■ What the task requires
Look below for the line holding "D202: zener (A" and the line holding "P203 pin 2: ISO_C -> ISO_E". Repeat those two and everything between, exactly.

■ Data for this exercise
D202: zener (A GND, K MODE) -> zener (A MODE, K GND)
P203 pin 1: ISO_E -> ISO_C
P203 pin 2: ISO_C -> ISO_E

---

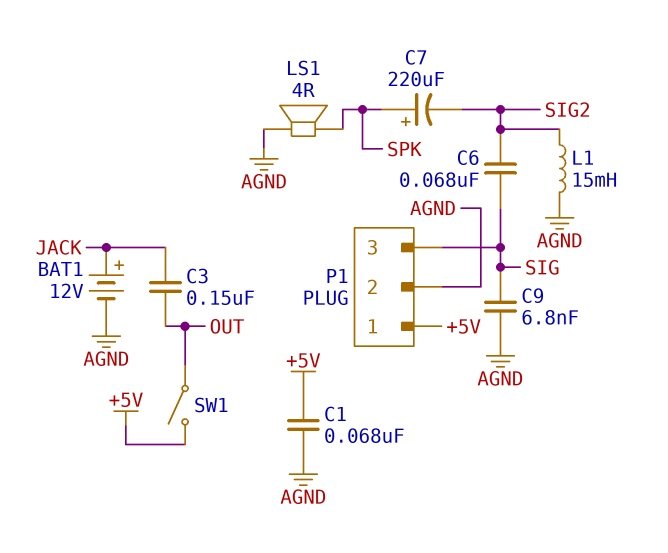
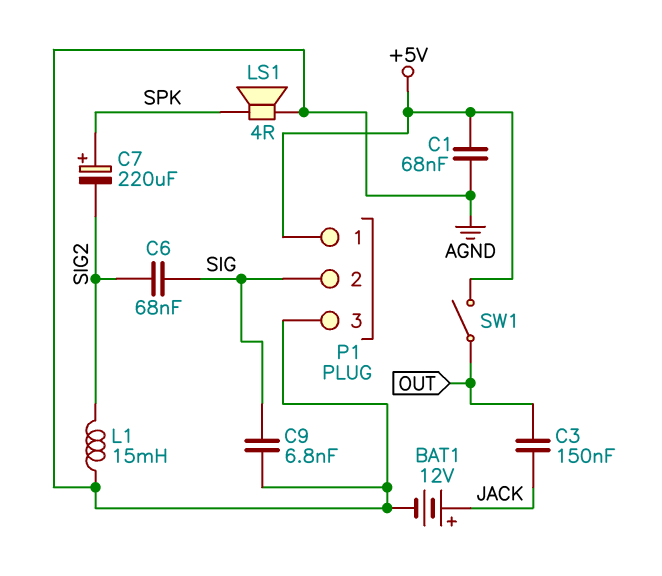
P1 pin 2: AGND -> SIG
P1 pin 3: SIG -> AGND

---

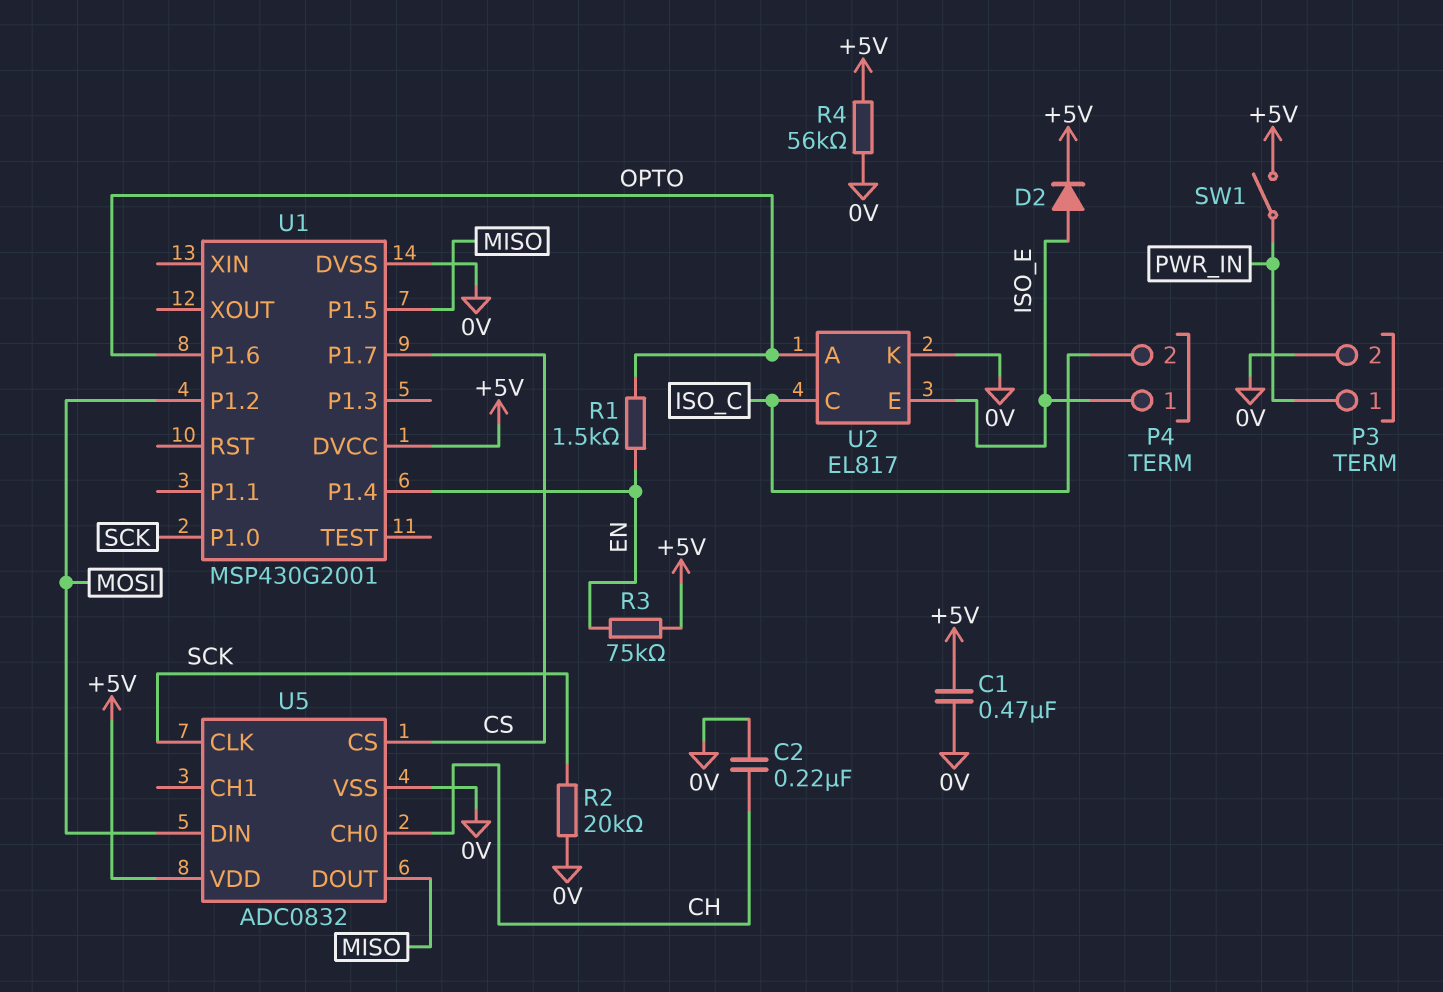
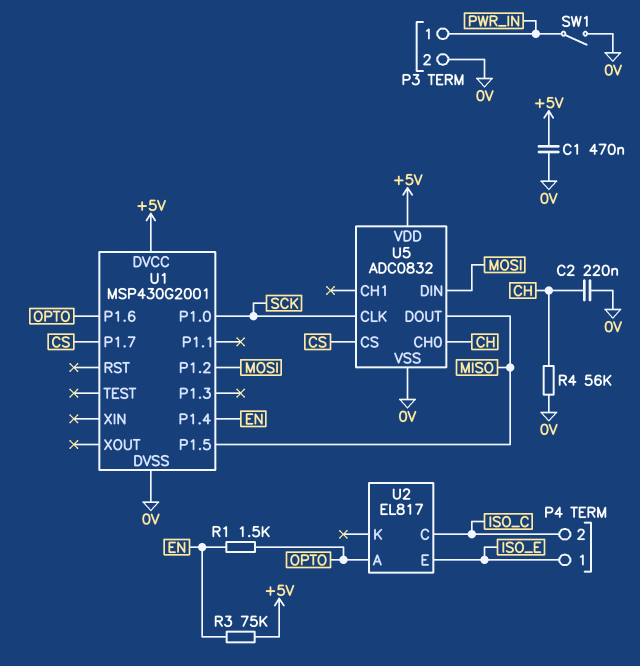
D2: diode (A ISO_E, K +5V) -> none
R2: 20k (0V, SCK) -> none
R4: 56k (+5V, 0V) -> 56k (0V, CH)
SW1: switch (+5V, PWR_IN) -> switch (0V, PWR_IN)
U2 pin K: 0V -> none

■ Solution to the problem
D202: zener (A GND, K MODE) -> zener (A MODE, K GND)
P203 pin 1: ISO_E -> ISO_C
P203 pin 2: ISO_C -> ISO_E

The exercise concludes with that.